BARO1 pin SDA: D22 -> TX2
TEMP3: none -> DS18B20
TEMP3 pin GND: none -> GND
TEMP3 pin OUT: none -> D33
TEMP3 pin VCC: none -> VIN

(Work task) Each line shown above needs to be transcribed exactly.

(Exercise response)
BARO1 pin SDA: D22 -> TX2
TEMP3: none -> DS18B20
TEMP3 pin GND: none -> GND
TEMP3 pin OUT: none -> D33
TEMP3 pin VCC: none -> VIN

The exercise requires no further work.